> **LE PROBLÈME**: Recopie toute la liste ci-dessous en remplaçant « central coordinate » par « midpoint » à chaque occurrence, sans rien modifier d'autre.

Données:

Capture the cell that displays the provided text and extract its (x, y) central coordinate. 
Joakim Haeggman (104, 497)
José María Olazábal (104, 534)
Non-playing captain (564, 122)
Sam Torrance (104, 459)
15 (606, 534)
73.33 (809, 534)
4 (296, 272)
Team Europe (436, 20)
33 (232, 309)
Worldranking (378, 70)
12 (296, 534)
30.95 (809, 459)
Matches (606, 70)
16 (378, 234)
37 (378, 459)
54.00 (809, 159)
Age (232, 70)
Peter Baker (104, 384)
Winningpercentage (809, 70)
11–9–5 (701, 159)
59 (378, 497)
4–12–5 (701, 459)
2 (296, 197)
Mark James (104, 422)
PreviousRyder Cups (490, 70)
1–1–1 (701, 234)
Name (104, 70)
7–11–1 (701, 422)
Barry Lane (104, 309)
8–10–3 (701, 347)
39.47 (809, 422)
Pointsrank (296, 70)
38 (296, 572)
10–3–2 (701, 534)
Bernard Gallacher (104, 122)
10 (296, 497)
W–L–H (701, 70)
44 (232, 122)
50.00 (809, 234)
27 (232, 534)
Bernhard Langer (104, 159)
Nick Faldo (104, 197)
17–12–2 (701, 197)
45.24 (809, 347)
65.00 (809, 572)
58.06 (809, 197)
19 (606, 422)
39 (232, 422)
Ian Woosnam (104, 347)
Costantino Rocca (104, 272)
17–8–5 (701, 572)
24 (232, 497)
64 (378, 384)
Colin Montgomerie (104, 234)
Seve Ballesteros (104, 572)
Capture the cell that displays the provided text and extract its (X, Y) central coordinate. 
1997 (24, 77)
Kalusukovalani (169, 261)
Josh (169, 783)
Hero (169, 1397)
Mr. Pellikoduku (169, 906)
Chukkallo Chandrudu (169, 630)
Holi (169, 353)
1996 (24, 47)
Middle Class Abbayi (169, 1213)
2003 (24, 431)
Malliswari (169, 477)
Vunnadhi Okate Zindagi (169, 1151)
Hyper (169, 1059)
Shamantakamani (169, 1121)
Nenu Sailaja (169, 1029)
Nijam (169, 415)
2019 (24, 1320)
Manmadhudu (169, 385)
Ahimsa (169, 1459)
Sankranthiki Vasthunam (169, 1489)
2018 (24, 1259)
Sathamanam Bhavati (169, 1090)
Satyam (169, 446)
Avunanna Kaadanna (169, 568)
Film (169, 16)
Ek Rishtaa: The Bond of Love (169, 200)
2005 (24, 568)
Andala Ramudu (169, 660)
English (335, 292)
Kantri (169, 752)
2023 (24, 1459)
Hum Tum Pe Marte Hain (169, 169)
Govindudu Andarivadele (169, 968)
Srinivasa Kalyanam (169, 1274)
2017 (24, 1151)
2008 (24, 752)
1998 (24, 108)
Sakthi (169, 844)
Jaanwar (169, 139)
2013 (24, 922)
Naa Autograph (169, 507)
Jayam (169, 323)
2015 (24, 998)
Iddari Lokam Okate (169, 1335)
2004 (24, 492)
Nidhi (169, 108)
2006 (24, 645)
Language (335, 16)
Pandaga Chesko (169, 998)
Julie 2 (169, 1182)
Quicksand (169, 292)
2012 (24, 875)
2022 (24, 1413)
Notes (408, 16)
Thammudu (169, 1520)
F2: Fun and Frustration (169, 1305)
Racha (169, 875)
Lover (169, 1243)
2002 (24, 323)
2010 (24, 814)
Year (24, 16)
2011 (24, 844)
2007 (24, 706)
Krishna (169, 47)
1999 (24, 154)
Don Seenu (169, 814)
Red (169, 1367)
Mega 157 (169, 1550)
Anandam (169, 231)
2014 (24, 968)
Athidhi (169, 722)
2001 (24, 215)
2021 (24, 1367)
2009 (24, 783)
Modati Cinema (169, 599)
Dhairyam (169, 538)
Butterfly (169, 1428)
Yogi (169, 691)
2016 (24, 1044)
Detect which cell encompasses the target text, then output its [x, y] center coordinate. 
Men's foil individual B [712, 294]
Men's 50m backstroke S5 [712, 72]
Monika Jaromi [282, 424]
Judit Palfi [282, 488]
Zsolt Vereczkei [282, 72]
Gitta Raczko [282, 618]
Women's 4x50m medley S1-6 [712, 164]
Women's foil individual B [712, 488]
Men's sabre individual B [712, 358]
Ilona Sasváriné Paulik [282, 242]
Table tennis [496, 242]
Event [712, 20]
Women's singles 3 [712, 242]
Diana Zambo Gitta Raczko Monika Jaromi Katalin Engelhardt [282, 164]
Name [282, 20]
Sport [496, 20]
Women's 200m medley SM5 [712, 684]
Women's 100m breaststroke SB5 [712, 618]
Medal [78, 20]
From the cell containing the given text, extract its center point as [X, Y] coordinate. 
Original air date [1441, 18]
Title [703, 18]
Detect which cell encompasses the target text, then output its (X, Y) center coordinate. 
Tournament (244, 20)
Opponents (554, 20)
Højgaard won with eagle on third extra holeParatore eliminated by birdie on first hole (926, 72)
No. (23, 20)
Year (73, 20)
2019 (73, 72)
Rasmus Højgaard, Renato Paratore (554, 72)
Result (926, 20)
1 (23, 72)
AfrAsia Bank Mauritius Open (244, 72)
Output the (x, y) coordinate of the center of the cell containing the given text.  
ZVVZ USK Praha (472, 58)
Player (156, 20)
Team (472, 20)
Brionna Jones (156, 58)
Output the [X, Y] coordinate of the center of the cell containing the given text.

> **RÉPONSE FINALE**:
Capture the cell that displays the provided text and extract its (x, y) midpoint. 
Joakim Haeggman (104, 497)
José María Olazábal (104, 534)
Non-playing captain (564, 122)
Sam Torrance (104, 459)
15 (606, 534)
73.33 (809, 534)
4 (296, 272)
Team Europe (436, 20)
33 (232, 309)
Worldranking (378, 70)
12 (296, 534)
30.95 (809, 459)
Matches (606, 70)
16 (378, 234)
37 (378, 459)
54.00 (809, 159)
Age (232, 70)
Peter Baker (104, 384)
Winningpercentage (809, 70)
11–9–5 (701, 159)
59 (378, 497)
4–12–5 (701, 459)
2 (296, 197)
Mark James (104, 422)
PreviousRyder Cups (490, 70)
1–1–1 (701, 234)
Name (104, 70)
7–11–1 (701, 422)
Barry Lane (104, 309)
8–10–3 (701, 347)
39.47 (809, 422)
Pointsrank (296, 70)
38 (296, 572)
10–3–2 (701, 534)
Bernard Gallacher (104, 122)
10 (296, 497)
W–L–H (701, 70)
44 (232, 122)
50.00 (809, 234)
27 (232, 534)
Bernhard Langer (104, 159)
Nick Faldo (104, 197)
17–12–2 (701, 197)
45.24 (809, 347)
65.00 (809, 572)
58.06 (809, 197)
19 (606, 422)
39 (232, 422)
Ian Woosnam (104, 347)
Costantino Rocca (104, 272)
17–8–5 (701, 572)
24 (232, 497)
64 (378, 384)
Colin Montgomerie (104, 234)
Seve Ballesteros (104, 572)
Capture the cell that displays the provided text and extract its (X, Y) midpoint. 
1997 (24, 77)
Kalusukovalani (169, 261)
Josh (169, 783)
Hero (169, 1397)
Mr. Pellikoduku (169, 906)
Chukkallo Chandrudu (169, 630)
Holi (169, 353)
1996 (24, 47)
Middle Class Abbayi (169, 1213)
2003 (24, 431)
Malliswari (169, 477)
Vunnadhi Okate Zindagi (169, 1151)
Hyper (169, 1059)
Shamantakamani (169, 1121)
Nenu Sailaja (169, 1029)
Nijam (169, 415)
2019 (24, 1320)
Manmadhudu (169, 385)
Ahimsa (169, 1459)
Sankranthiki Vasthunam (169, 1489)
2018 (24, 1259)
Sathamanam Bhavati (169, 1090)
Satyam (169, 446)
Avunanna Kaadanna (169, 568)
Film (169, 16)
Ek Rishtaa: The Bond of Love (169, 200)
2005 (24, 568)
Andala Ramudu (169, 660)
English (335, 292)
Kantri (169, 752)
2023 (24, 1459)
Hum Tum Pe Marte Hain (169, 169)
Govindudu Andarivadele (169, 968)
Srinivasa Kalyanam (169, 1274)
2017 (24, 1151)
2008 (24, 752)
1998 (24, 108)
Sakthi (169, 844)
Jaanwar (169, 139)
2013 (24, 922)
Naa Autograph (169, 507)
Jayam (169, 323)
2015 (24, 998)
Iddari Lokam Okate (169, 1335)
2004 (24, 492)
Nidhi (169, 108)
2006 (24, 645)
Language (335, 16)
Pandaga Chesko (169, 998)
Julie 2 (169, 1182)
Quicksand (169, 292)
2012 (24, 875)
2022 (24, 1413)
Notes (408, 16)
Thammudu (169, 1520)
F2: Fun and Frustration (169, 1305)
Racha (169, 875)
Lover (169, 1243)
2002 (24, 323)
2010 (24, 814)
Year (24, 16)
2011 (24, 844)
2007 (24, 706)
Krishna (169, 47)
1999 (24, 154)
Don Seenu (169, 814)
Red (169, 1367)
Mega 157 (169, 1550)
Anandam (169, 231)
2014 (24, 968)
Athidhi (169, 722)
2001 (24, 215)
2021 (24, 1367)
2009 (24, 783)
Modati Cinema (169, 599)
Dhairyam (169, 538)
Butterfly (169, 1428)
Yogi (169, 691)
2016 (24, 1044)
Detect which cell encompasses the target text, then output its [x, y] center coordinate. 
Men's foil individual B [712, 294]
Men's 50m backstroke S5 [712, 72]
Monika Jaromi [282, 424]
Judit Palfi [282, 488]
Zsolt Vereczkei [282, 72]
Gitta Raczko [282, 618]
Women's 4x50m medley S1-6 [712, 164]
Women's foil individual B [712, 488]
Men's sabre individual B [712, 358]
Ilona Sasváriné Paulik [282, 242]
Table tennis [496, 242]
Event [712, 20]
Women's singles 3 [712, 242]
Diana Zambo Gitta Raczko Monika Jaromi Katalin Engelhardt [282, 164]
Name [282, 20]
Sport [496, 20]
Women's 200m medley SM5 [712, 684]
Women's 100m breaststroke SB5 [712, 618]
Medal [78, 20]
From the cell containing the given text, extract its center point as [X, Y] coordinate. 
Original air date [1441, 18]
Title [703, 18]
Detect which cell encompasses the target text, then output its (X, Y) center coordinate. 
Tournament (244, 20)
Opponents (554, 20)
Højgaard won with eagle on third extra holeParatore eliminated by birdie on first hole (926, 72)
No. (23, 20)
Year (73, 20)
2019 (73, 72)
Rasmus Højgaard, Renato Paratore (554, 72)
Result (926, 20)
1 (23, 72)
AfrAsia Bank Mauritius Open (244, 72)
Output the (x, y) coordinate of the center of the cell containing the given text.  
ZVVZ USK Praha (472, 58)
Player (156, 20)
Team (472, 20)
Brionna Jones (156, 58)
Output the [X, Y] coordinate of the center of the cell containing the given text.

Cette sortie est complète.